- Recorded data:

--------

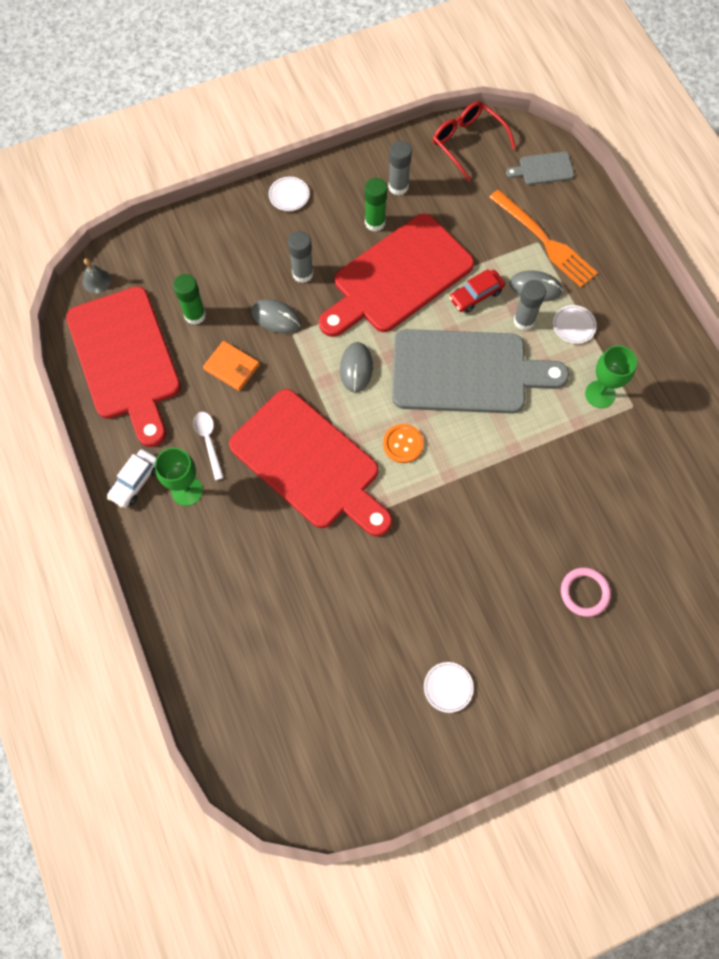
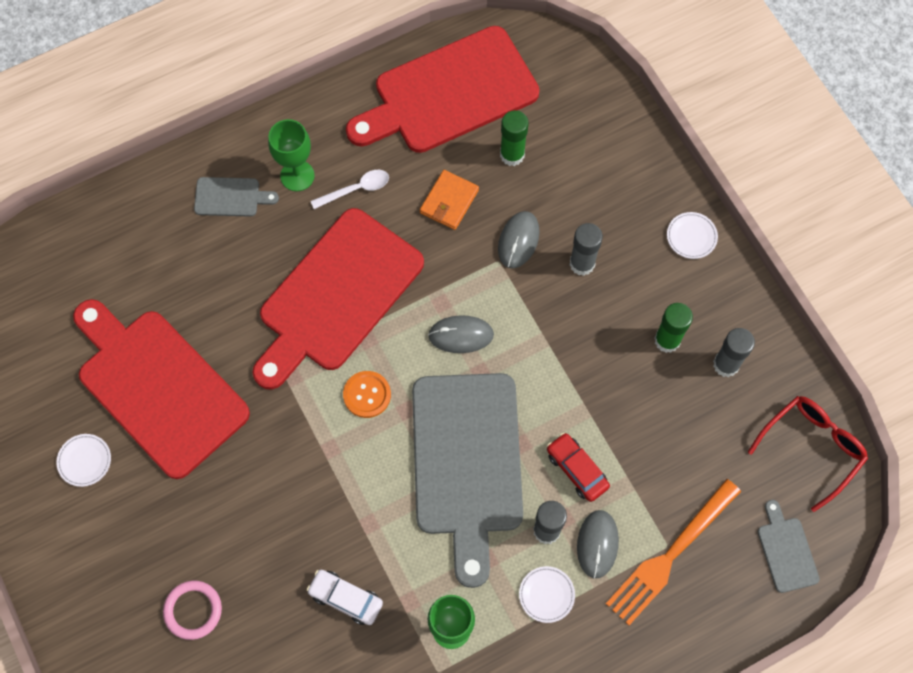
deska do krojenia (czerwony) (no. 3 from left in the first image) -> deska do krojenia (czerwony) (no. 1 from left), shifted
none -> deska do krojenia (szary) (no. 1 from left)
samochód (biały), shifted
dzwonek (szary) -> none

--------

- Your objective: Please transcribe only the portion of the material that starts at the line containing "none -> deska" and runs through its last line, inclusive, exactly as given.

- Response to the exercise:
none -> deska do krojenia (szary) (no. 1 from left)
samochód (biały), shifted
dzwonek (szary) -> none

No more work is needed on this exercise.